Data extracts

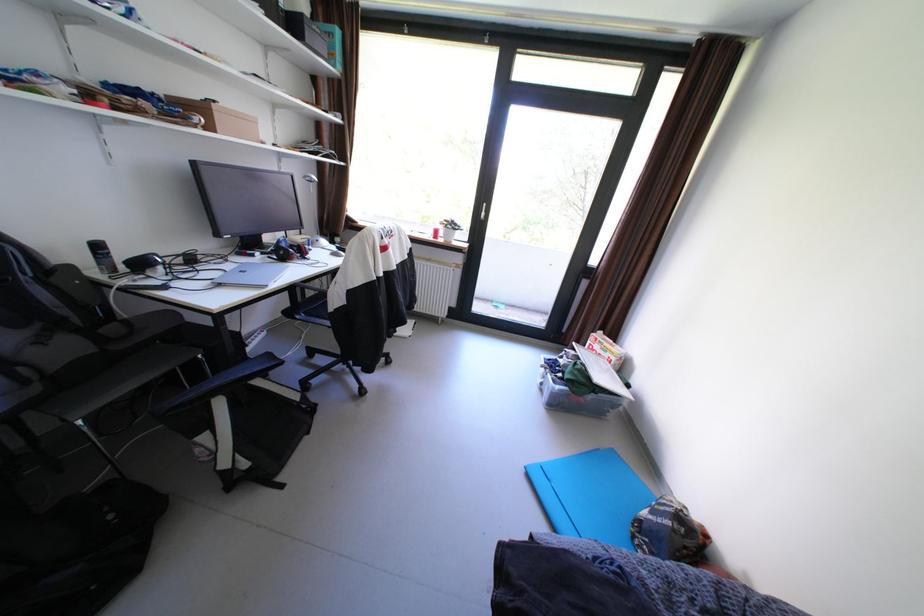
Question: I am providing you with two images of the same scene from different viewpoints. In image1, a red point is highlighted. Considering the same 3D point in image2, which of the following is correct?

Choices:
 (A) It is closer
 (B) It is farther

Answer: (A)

Task brief
Recast the lines of the records above as a Markdown table with the columns Row and Line, numbering each row and leaving out blank lines. Leave the pictures out of the answer.

Exercise solution
| Row | Line |
|---|---|
| 1 | Question: I am providing you with two images of the same scene from different viewpoints. In image1, a red point is highlighted. Considering the same 3D point in image2, which of the following is correct? |
| 2 | Choices: |
| 3 |  (A) It is closer |
| 4 |  (B) It is farther |
| 5 | Answer: (A) |